Work instruction: Scan the data below. Pull out each line where "down" occurs.

Scene comparison data:
##########

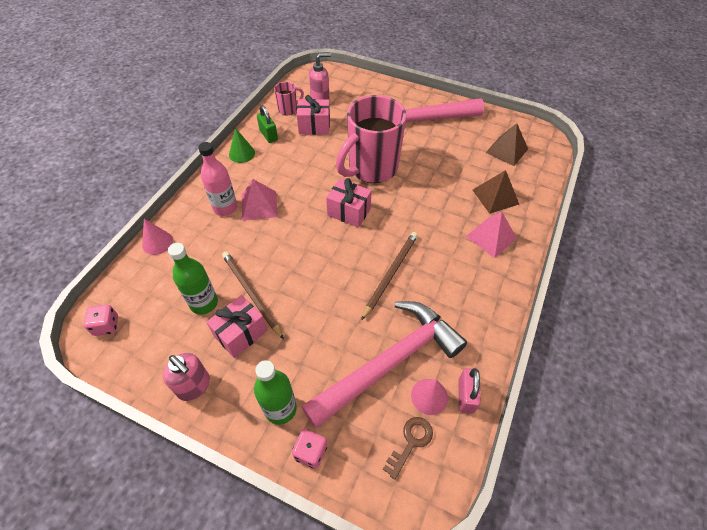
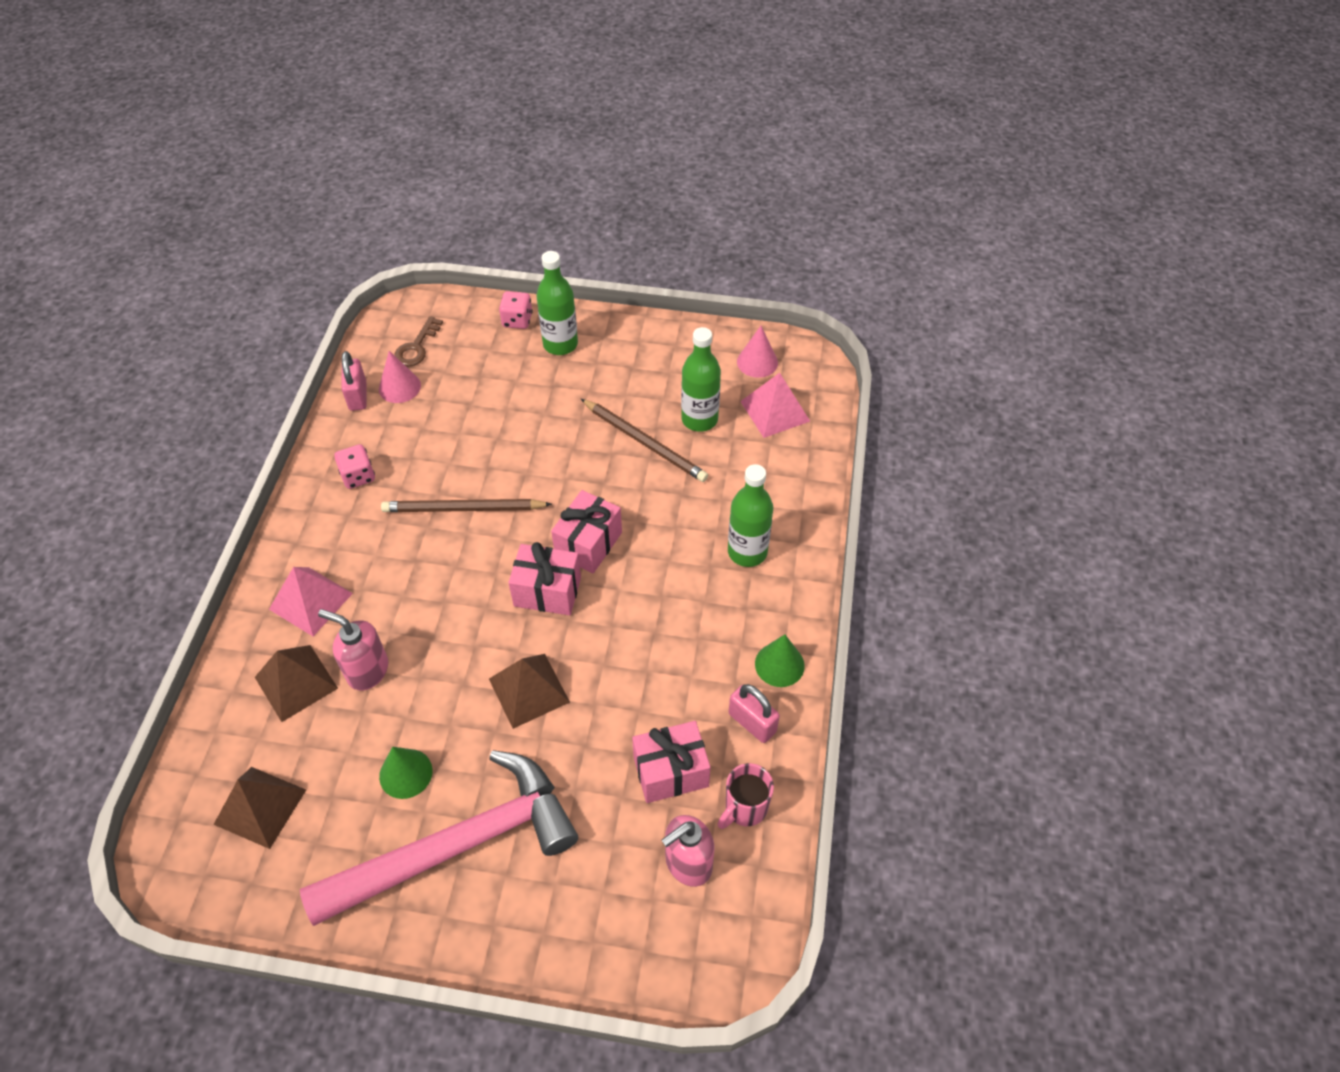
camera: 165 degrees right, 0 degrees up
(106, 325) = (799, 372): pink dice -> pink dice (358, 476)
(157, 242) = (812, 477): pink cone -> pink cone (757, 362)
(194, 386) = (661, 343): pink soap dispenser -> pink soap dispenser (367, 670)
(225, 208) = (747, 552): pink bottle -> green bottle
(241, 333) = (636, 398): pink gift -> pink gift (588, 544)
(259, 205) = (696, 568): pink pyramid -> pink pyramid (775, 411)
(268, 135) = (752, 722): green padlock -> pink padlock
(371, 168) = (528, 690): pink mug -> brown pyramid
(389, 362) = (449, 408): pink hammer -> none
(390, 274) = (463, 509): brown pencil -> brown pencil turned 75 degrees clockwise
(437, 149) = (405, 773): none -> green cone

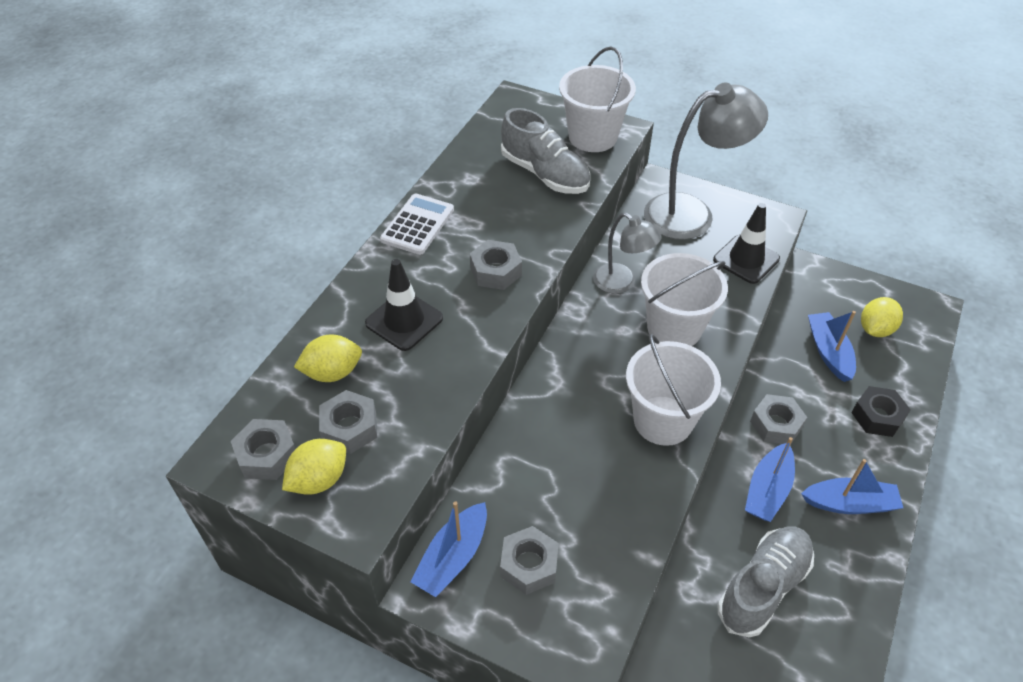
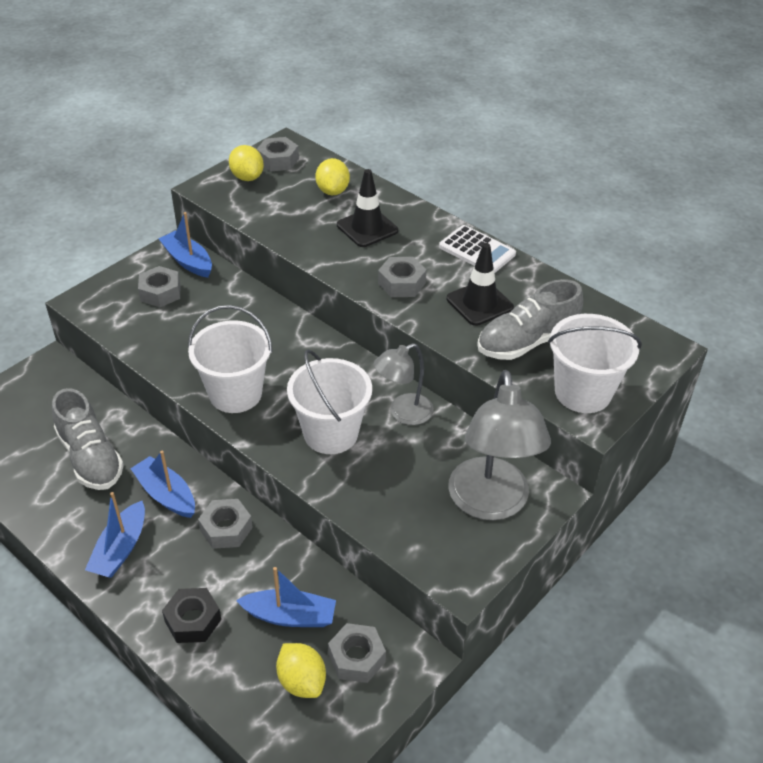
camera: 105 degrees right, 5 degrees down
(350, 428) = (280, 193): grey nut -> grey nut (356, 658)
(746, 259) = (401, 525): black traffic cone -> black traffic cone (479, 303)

##########

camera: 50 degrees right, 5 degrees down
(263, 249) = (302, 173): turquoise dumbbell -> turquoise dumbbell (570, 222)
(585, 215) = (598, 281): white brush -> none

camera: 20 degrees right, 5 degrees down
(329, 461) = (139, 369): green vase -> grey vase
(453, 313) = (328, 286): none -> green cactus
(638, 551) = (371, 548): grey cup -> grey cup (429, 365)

##########

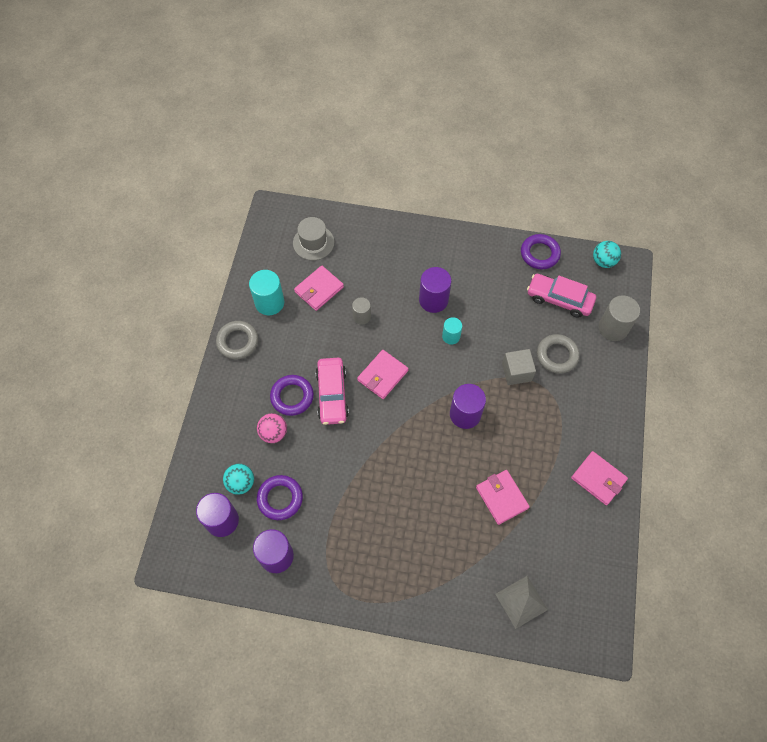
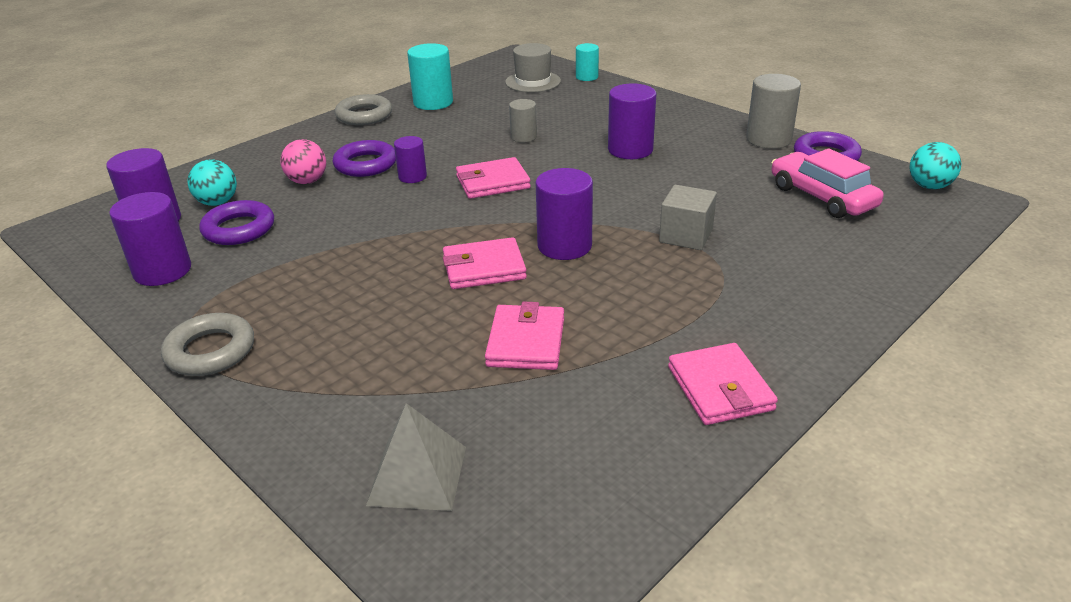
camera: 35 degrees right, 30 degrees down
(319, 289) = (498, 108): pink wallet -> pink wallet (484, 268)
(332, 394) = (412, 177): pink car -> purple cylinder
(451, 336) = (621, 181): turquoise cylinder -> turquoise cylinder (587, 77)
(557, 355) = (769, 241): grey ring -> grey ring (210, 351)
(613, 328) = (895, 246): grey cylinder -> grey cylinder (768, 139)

##########

Solution for this exercise:
camera: 105 degrees right, 5 degrees down
camera: 50 degrees right, 5 degrees down
camera: 20 degrees right, 5 degrees down
camera: 35 degrees right, 30 degrees down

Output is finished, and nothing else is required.